-- INPUT --
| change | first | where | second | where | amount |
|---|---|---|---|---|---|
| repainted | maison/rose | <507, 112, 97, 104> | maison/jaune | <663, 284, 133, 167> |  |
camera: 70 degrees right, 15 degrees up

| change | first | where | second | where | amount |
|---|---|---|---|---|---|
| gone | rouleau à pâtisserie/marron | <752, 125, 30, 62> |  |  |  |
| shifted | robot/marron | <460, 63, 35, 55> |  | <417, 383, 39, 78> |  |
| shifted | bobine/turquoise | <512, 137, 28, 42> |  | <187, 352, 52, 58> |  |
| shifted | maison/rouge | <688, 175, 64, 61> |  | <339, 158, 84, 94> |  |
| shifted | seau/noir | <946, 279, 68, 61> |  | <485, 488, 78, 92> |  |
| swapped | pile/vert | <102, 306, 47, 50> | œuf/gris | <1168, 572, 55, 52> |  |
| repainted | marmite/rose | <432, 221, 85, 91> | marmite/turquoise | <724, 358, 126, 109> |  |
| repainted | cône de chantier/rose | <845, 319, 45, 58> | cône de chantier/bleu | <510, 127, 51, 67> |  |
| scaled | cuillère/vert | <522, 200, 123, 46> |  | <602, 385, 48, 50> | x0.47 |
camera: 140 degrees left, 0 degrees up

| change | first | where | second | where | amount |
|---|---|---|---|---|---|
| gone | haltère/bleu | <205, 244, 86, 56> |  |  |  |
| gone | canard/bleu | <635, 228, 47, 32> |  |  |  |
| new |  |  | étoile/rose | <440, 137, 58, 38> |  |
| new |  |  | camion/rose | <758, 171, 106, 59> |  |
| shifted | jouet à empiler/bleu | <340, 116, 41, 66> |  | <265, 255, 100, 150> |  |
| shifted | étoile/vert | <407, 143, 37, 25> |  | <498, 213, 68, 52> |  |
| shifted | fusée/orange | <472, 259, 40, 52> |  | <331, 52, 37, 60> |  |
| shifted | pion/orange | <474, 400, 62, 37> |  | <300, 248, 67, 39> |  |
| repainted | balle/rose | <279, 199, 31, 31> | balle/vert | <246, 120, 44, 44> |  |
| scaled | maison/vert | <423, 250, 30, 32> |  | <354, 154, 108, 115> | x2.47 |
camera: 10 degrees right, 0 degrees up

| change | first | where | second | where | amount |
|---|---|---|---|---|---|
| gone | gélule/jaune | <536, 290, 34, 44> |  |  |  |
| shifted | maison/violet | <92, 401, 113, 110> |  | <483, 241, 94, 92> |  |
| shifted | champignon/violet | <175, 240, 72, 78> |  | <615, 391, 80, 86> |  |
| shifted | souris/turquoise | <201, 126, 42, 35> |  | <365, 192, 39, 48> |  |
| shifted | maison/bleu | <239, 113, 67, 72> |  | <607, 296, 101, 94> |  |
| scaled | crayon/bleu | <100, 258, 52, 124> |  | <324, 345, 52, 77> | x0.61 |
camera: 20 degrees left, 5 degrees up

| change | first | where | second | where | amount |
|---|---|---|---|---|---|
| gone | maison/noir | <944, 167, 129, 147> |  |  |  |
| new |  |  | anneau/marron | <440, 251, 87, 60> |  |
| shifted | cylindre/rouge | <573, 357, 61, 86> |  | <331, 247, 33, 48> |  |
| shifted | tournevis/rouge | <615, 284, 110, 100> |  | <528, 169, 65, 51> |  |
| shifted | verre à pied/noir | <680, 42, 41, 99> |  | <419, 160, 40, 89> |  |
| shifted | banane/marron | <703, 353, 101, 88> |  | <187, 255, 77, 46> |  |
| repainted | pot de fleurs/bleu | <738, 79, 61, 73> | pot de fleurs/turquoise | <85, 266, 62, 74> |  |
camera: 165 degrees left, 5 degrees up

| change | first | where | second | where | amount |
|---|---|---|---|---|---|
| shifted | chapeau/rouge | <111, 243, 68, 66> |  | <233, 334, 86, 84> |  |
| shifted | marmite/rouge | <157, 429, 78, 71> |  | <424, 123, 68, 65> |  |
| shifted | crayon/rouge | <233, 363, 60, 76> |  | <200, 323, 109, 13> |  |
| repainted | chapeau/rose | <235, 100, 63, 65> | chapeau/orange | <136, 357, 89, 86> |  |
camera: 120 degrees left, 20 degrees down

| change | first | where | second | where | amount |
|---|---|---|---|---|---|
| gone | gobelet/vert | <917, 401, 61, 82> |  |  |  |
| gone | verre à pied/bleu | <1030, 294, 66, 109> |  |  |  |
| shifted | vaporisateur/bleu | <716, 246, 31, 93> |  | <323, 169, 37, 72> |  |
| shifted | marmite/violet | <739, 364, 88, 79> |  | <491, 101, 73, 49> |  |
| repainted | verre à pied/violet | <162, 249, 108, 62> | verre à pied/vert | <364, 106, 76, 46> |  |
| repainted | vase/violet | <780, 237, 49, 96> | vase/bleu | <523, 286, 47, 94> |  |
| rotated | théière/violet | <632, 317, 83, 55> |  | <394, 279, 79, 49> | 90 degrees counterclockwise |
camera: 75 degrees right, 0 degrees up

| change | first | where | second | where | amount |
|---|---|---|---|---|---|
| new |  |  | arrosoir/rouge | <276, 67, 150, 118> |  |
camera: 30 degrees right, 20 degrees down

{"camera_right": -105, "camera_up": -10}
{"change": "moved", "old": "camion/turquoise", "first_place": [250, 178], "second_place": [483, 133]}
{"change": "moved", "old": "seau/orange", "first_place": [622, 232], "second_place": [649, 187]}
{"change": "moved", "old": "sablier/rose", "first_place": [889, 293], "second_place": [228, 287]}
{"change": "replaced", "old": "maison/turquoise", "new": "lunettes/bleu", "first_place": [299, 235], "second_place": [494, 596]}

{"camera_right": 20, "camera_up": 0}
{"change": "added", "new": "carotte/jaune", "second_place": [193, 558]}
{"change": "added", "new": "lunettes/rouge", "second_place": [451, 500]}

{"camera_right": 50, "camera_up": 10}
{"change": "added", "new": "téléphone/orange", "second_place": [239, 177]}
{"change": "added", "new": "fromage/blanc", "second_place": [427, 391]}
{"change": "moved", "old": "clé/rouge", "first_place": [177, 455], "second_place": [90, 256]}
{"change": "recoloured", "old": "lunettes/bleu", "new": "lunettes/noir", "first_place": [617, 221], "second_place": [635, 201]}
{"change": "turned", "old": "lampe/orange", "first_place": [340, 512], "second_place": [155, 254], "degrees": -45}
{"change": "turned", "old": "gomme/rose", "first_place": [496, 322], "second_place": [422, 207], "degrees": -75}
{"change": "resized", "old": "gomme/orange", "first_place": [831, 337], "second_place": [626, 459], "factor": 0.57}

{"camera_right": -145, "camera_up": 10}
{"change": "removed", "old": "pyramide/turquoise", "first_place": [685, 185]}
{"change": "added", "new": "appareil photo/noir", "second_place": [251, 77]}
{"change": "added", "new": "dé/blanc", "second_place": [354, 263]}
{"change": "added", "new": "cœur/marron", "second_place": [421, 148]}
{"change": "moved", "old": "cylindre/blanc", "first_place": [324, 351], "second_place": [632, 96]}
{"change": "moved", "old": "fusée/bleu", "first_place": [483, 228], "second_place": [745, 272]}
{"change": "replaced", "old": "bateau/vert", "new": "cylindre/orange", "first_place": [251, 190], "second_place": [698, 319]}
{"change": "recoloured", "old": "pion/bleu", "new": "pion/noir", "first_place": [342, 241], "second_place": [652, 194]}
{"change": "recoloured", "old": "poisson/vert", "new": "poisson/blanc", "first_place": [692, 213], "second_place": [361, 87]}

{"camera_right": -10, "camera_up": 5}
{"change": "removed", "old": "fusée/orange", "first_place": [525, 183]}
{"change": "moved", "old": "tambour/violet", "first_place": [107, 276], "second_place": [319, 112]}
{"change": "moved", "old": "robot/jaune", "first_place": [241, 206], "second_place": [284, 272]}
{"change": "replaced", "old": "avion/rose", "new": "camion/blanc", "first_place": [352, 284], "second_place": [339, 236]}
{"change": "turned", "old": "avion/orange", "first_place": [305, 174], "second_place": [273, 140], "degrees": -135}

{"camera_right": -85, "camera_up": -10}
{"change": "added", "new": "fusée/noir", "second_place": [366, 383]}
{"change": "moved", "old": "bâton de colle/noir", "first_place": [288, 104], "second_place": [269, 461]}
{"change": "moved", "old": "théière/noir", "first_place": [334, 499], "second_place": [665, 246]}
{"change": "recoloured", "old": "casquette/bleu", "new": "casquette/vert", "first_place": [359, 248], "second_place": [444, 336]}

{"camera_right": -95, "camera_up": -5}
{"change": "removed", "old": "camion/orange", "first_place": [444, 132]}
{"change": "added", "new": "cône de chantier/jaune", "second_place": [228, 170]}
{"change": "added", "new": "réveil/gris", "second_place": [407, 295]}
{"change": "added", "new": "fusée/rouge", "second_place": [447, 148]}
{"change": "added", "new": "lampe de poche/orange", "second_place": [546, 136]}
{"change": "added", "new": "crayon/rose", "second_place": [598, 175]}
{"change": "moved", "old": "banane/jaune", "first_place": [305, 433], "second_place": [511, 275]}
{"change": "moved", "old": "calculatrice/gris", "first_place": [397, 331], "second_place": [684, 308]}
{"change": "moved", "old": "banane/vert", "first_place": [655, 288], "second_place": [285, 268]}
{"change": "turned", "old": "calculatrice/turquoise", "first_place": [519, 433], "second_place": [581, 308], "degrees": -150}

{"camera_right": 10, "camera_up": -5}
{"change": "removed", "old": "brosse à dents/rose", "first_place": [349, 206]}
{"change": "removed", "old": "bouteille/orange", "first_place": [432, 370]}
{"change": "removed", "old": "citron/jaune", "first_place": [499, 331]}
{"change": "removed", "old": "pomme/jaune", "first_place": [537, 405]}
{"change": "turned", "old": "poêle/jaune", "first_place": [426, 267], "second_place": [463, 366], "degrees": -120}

-- WHAT THIS TASK INVOLVES --
From the entries above, return exactly the line containing "camera: 140 degrees left, 0 degrees up", the line containing "137, 58, 38>", and all lines between, and nothing else.

-- TASK SOLUTION --
camera: 140 degrees left, 0 degrees up

| change | first | where | second | where | amount |
|---|---|---|---|---|---|
| gone | haltère/bleu | <205, 244, 86, 56> |  |  |  |
| gone | canard/bleu | <635, 228, 47, 32> |  |  |  |
| new |  |  | étoile/rose | <440, 137, 58, 38> |  |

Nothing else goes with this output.